Challenge
Copy the items below word for word, starting with the line that contains "Question: Does crumbly" and continuing through the last line of the items.

Exercise inputs

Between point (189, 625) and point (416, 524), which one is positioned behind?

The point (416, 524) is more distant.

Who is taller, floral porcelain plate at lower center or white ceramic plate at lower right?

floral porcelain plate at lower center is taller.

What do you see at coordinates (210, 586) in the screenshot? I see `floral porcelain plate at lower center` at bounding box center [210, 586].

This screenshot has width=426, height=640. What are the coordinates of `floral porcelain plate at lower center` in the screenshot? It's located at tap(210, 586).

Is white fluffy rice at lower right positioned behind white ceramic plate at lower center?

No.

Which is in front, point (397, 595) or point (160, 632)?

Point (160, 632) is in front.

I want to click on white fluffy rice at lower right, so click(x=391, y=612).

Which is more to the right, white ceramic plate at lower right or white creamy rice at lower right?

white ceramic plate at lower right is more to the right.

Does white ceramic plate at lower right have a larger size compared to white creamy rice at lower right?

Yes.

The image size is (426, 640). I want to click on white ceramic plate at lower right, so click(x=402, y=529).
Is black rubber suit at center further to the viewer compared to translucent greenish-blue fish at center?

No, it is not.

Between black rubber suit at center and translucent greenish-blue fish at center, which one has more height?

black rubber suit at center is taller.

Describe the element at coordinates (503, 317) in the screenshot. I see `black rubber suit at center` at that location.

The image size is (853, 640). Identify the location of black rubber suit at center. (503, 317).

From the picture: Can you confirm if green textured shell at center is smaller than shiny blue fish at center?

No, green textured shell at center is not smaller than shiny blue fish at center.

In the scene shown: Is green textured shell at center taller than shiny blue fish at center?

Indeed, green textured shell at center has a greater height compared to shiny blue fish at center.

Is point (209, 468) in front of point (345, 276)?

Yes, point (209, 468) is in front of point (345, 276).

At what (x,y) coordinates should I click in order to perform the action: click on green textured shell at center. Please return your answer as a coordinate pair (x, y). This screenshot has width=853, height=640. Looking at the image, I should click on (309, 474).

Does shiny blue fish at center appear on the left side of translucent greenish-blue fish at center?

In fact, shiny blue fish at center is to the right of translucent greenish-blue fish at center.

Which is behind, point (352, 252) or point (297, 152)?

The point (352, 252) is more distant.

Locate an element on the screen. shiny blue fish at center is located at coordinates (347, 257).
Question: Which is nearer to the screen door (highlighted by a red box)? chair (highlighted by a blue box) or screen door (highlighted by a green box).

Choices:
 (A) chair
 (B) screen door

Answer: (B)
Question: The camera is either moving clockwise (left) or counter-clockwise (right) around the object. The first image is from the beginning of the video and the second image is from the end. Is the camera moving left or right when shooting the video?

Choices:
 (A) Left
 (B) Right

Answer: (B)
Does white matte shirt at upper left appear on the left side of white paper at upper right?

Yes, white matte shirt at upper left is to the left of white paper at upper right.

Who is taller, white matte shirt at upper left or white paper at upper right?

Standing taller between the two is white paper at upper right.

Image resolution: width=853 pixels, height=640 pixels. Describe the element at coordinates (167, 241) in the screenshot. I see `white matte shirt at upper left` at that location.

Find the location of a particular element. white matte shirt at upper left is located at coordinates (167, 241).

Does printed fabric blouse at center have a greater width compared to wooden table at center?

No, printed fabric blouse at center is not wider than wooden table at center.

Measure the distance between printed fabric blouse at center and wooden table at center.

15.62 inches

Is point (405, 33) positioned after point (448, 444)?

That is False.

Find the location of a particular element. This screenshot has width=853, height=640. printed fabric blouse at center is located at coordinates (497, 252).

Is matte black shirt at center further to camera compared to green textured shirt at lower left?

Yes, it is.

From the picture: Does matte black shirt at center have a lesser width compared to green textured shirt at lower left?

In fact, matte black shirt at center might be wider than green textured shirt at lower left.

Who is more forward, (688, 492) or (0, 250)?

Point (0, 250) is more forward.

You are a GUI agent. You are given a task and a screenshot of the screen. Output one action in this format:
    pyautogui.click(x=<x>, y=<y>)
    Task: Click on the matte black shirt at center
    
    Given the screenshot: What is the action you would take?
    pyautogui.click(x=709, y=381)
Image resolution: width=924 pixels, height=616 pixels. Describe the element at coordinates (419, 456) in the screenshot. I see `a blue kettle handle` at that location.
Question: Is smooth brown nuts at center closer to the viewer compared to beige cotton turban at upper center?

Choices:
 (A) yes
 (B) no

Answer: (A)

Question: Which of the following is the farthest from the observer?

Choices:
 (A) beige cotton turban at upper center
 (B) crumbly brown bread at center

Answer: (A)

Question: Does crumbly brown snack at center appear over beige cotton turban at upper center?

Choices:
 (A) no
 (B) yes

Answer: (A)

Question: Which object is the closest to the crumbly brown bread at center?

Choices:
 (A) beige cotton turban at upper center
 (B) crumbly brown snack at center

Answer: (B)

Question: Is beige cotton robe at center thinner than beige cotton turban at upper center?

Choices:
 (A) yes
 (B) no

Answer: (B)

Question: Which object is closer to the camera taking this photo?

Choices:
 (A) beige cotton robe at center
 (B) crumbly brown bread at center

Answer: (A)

Full response
Question: Does crumbly brown snack at center appear over beige cotton turban at upper center?

Choices:
 (A) no
 (B) yes

Answer: (A)

Question: Which object is the closest to the crumbly brown bread at center?

Choices:
 (A) beige cotton turban at upper center
 (B) crumbly brown snack at center

Answer: (B)

Question: Is beige cotton robe at center thinner than beige cotton turban at upper center?

Choices:
 (A) yes
 (B) no

Answer: (B)

Question: Which object is closer to the camera taking this photo?

Choices:
 (A) beige cotton robe at center
 (B) crumbly brown bread at center

Answer: (A)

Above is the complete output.